### Input for this task
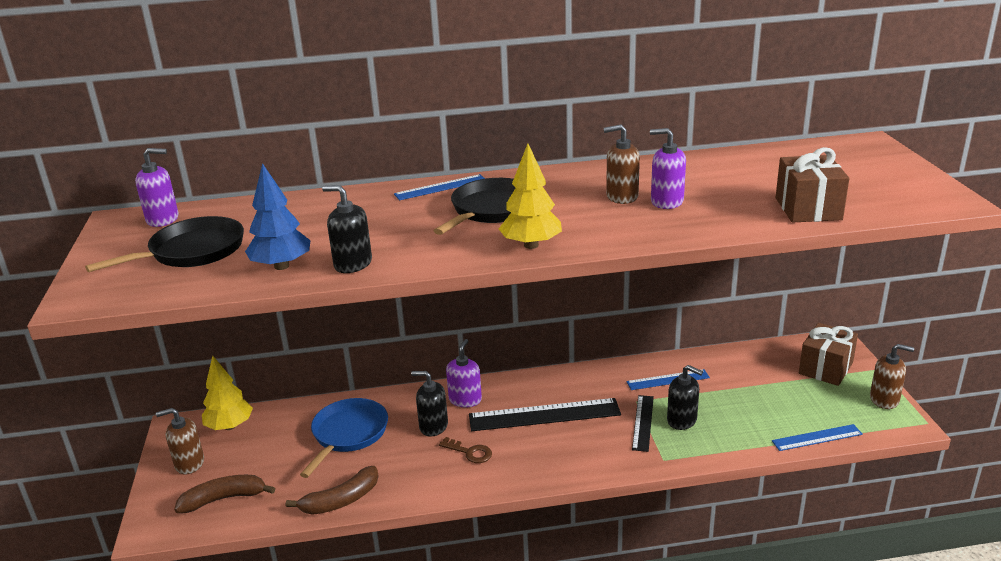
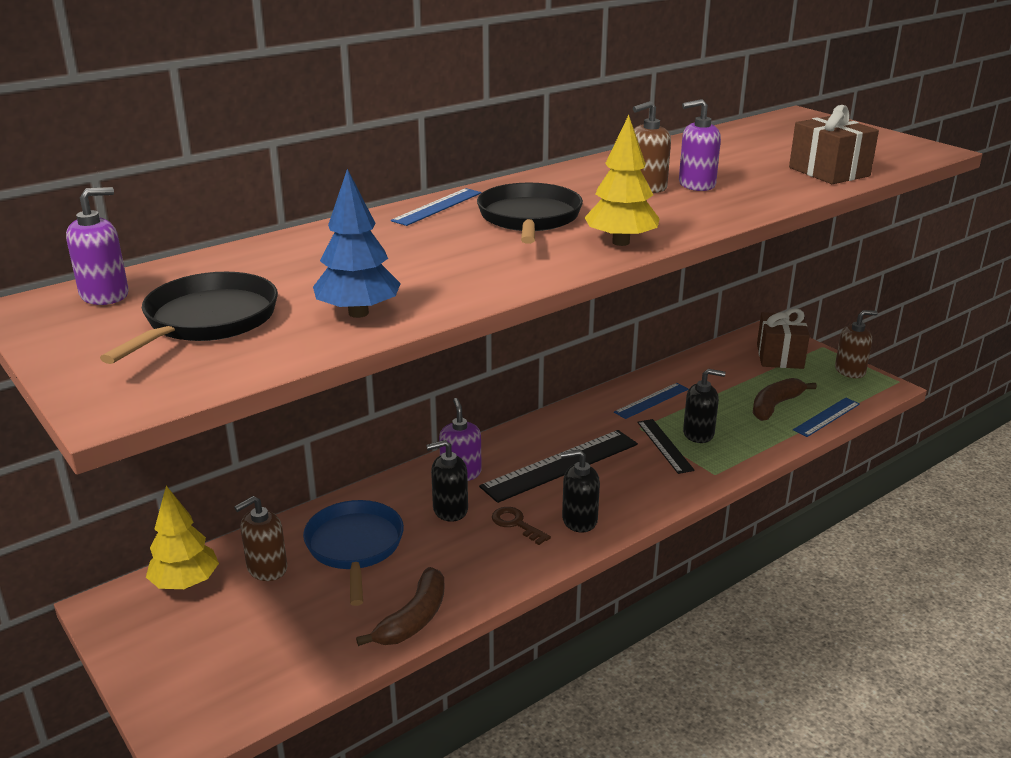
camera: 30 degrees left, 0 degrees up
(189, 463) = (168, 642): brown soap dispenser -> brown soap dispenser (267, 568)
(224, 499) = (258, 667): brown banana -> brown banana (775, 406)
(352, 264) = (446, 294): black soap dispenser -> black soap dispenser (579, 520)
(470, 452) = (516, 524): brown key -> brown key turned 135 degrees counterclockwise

### Directions for this task
Once the pictures are set aside, please output all the data word for word.

### Result of the task
camera: 30 degrees left, 0 degrees up
(189, 463) = (168, 642): brown soap dispenser -> brown soap dispenser (267, 568)
(224, 499) = (258, 667): brown banana -> brown banana (775, 406)
(352, 264) = (446, 294): black soap dispenser -> black soap dispenser (579, 520)
(470, 452) = (516, 524): brown key -> brown key turned 135 degrees counterclockwise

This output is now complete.